YOUR TASK:
Transcribe the listing underneath, keeping each word exact and omitting the images.

GIVEN RECORDS:

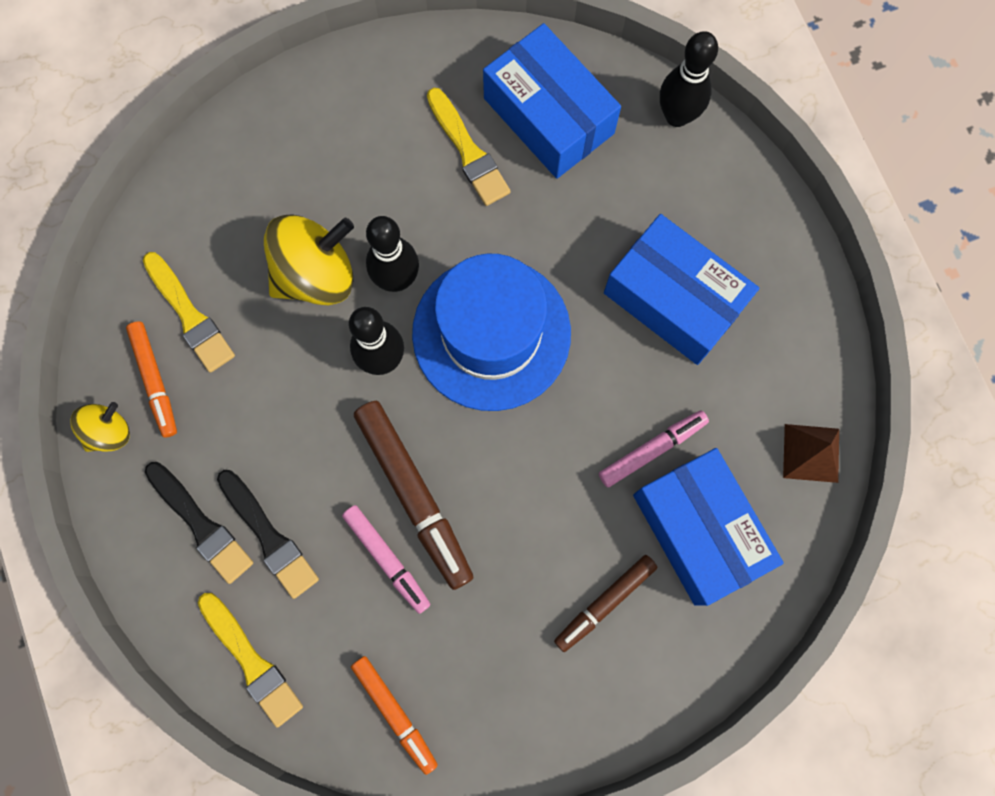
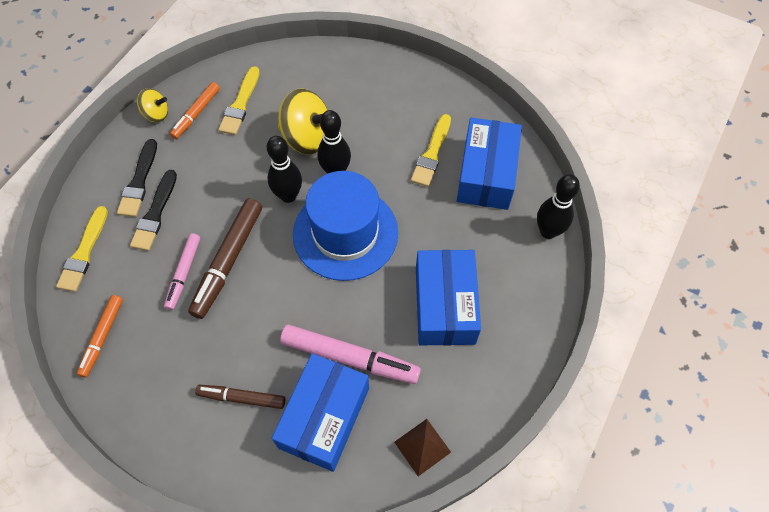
camera: 50 degrees right, 15 degrees down
(652, 449) = (350, 358): pink marker -> pink marker, size x1.64

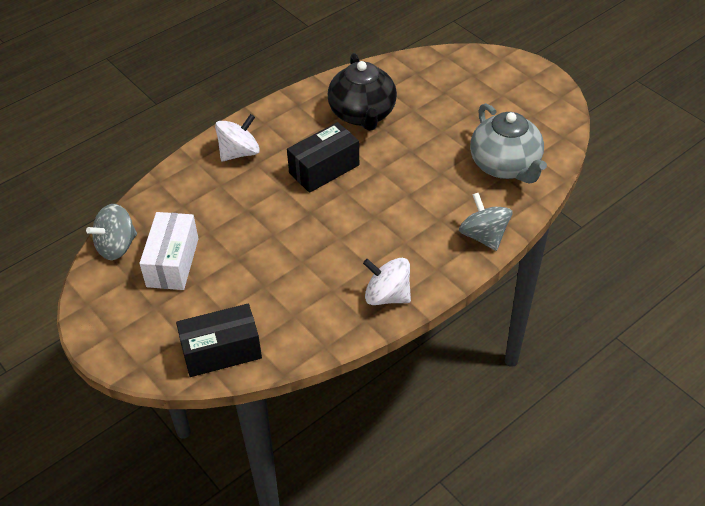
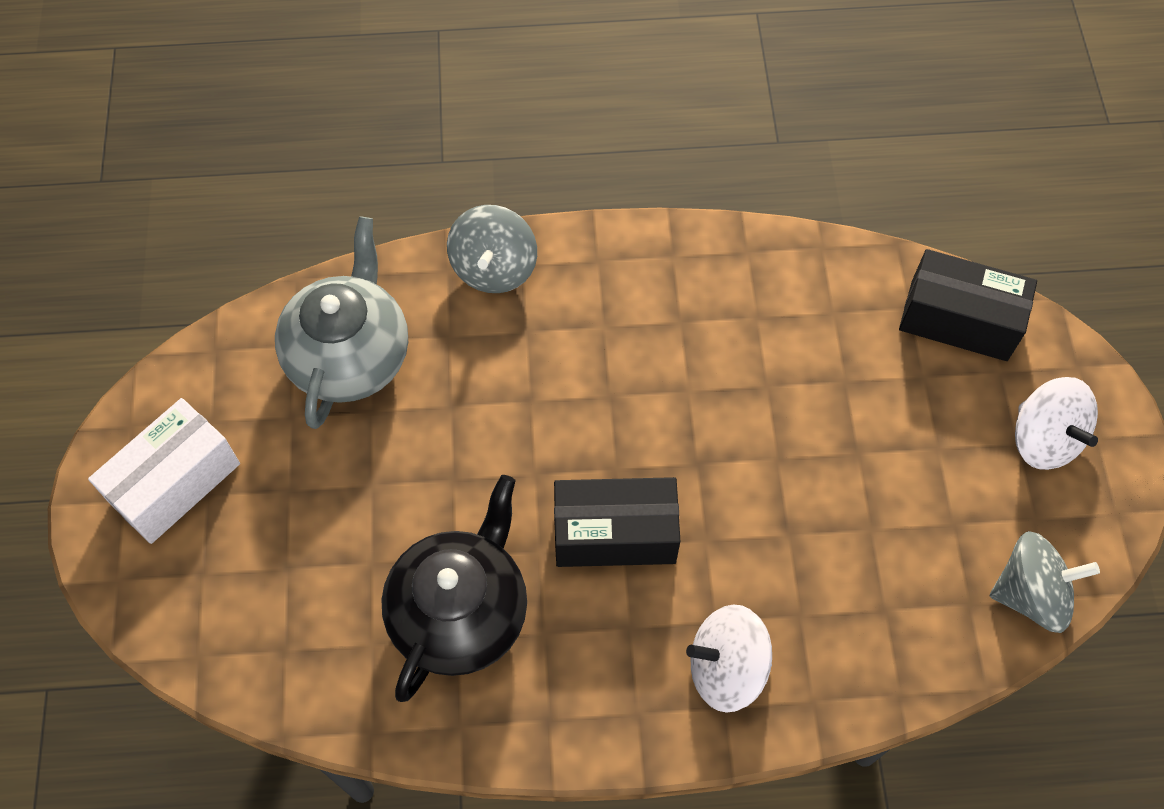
camera: 145 degrees left, 15 degrees up
(172, 262) = (956, 505): white box -> white box (175, 483)
(387, 296) = (693, 265): white spinning top -> white spinning top (1043, 439)

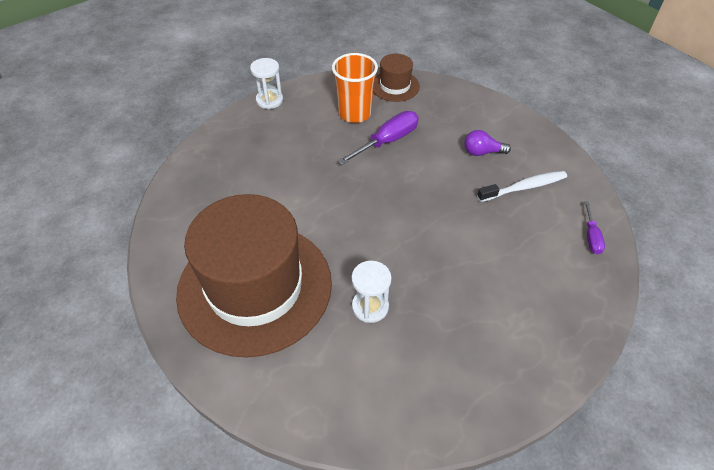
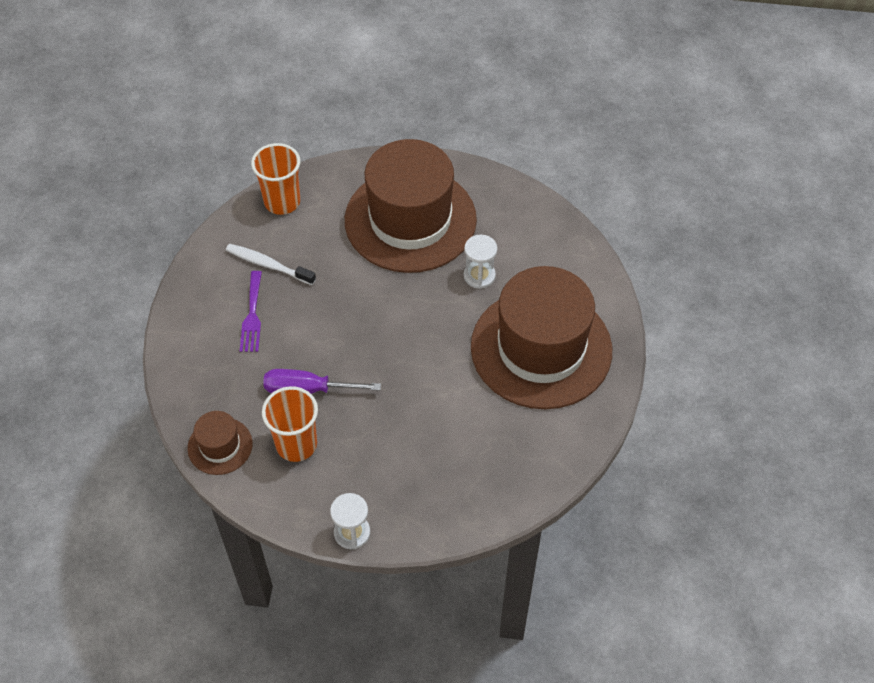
camera: 135 degrees left, 5 degrees up
(482, 152) = (252, 315): purple light bulb -> purple fork
(485, 307) = (410, 220): none -> brown hat
(591, 236) = (282, 202): purple screwdriver -> orange cup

YOUR RESPONSE:
camera: 50 degrees right, 15 degrees down
(652, 449) = (350, 358): pink marker -> pink marker, size x1.64

camera: 145 degrees left, 15 degrees up
(172, 262) = (956, 505): white box -> white box (175, 483)
(387, 296) = (693, 265): white spinning top -> white spinning top (1043, 439)

camera: 135 degrees left, 5 degrees up
(482, 152) = (252, 315): purple light bulb -> purple fork
(485, 307) = (410, 220): none -> brown hat
(591, 236) = (282, 202): purple screwdriver -> orange cup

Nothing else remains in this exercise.